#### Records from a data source
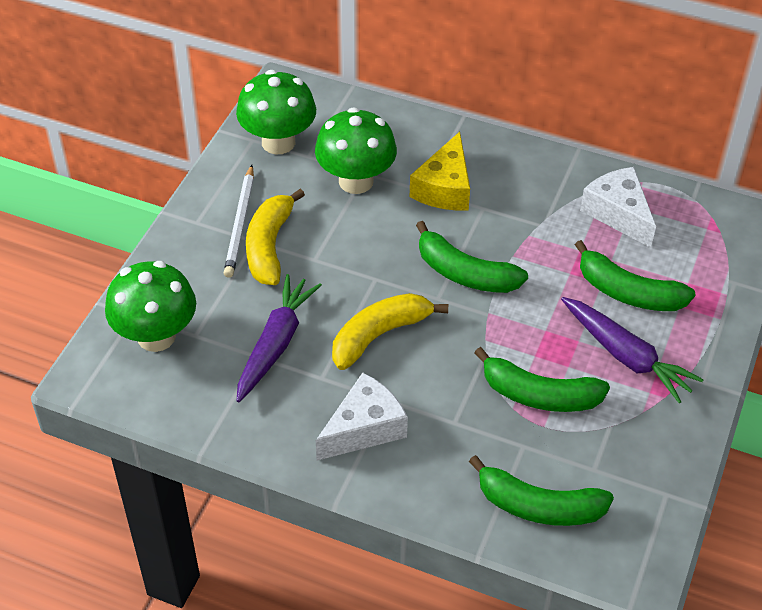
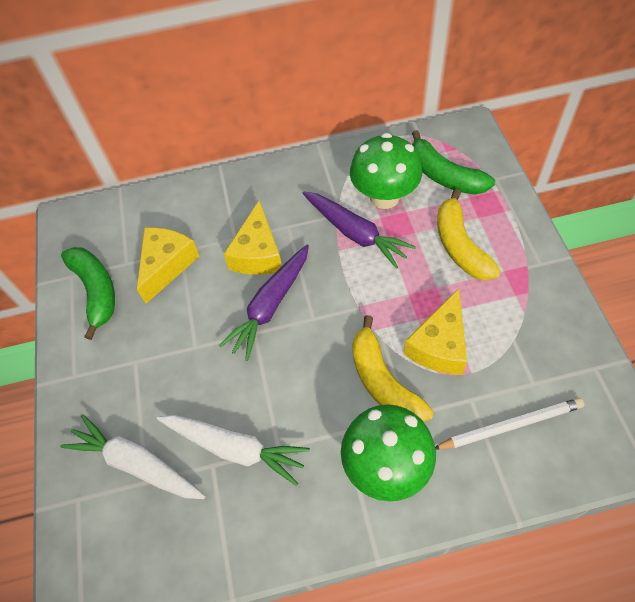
green banana: 4 -> 2
green mushroom: 3 -> 2
white carrot: 0 -> 2
white cheese: 2 -> 0
yellow cheese: 1 -> 3

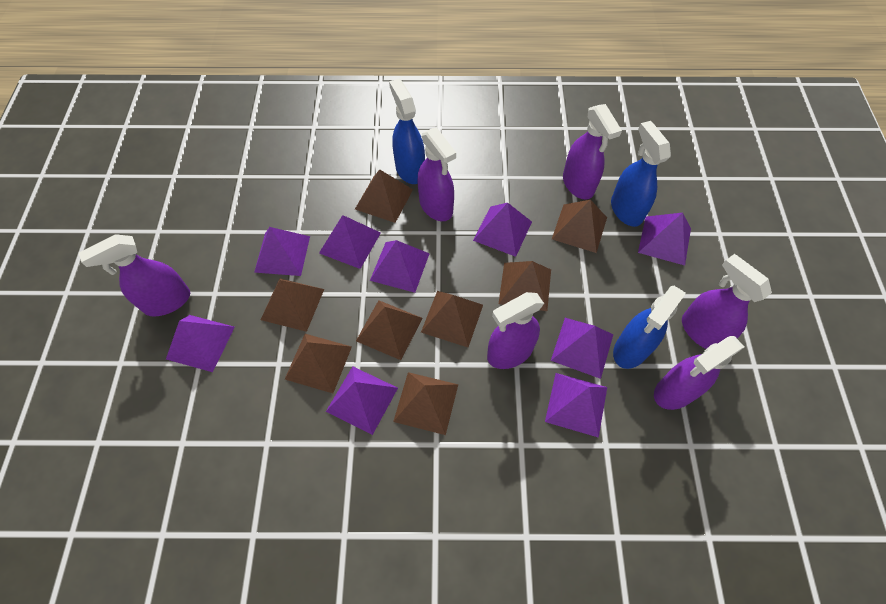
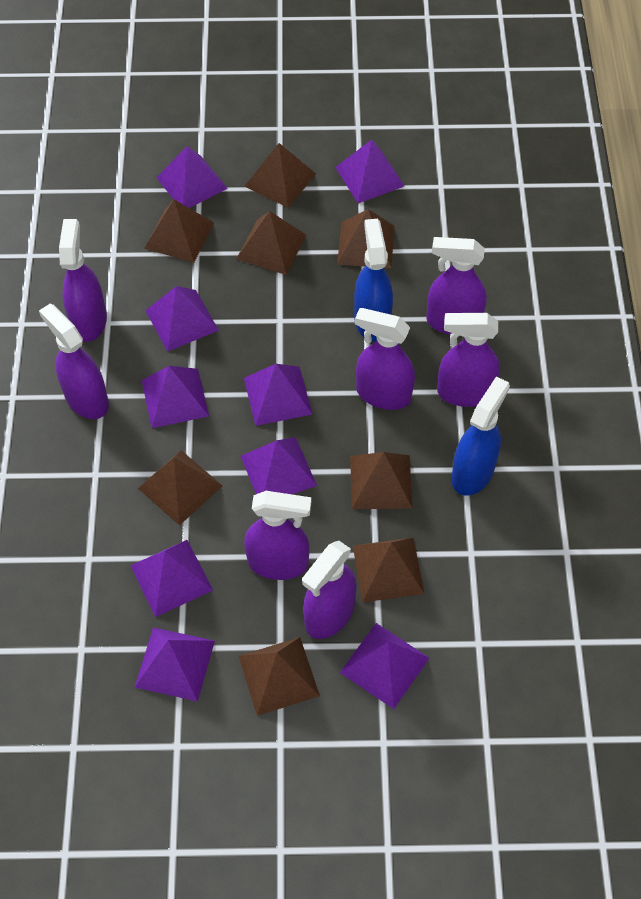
blue spray bottle: 3 -> 2
purple spray bottle: 6 -> 7

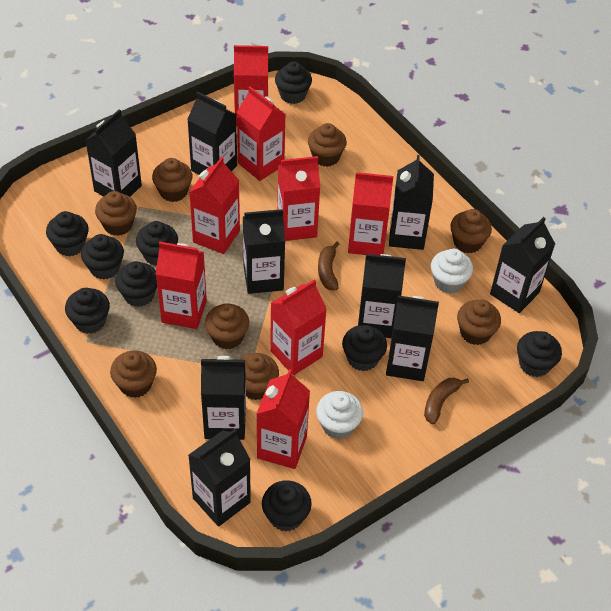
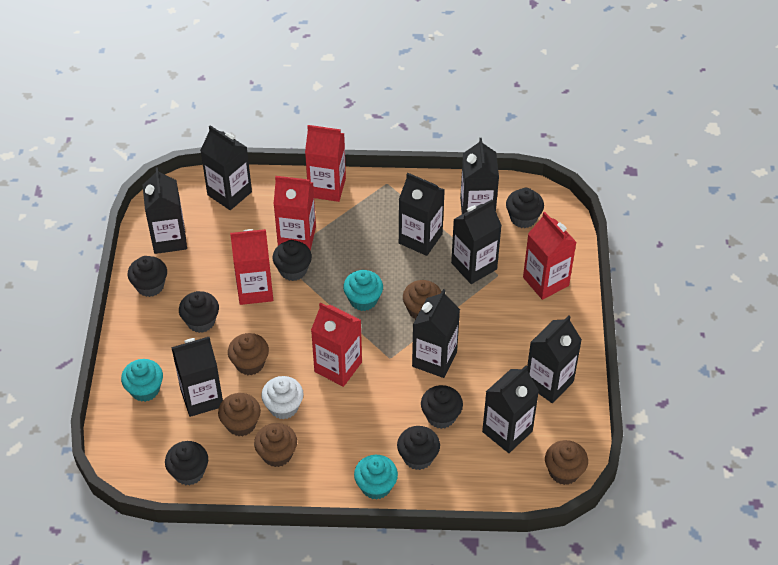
black cupcake: 9 -> 7
brown banana: 2 -> 0
brown cupcake: 8 -> 5
red carton: 8 -> 5
turquoise cupcake: 0 -> 3
white cupcake: 2 -> 1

#### Activity
Once you reach the line that holds "brown cupcake: 8 -> 5", print it and every line after it through the end of the records, word for word.

#### The completed task
brown cupcake: 8 -> 5
red carton: 8 -> 5
turquoise cupcake: 0 -> 3
white cupcake: 2 -> 1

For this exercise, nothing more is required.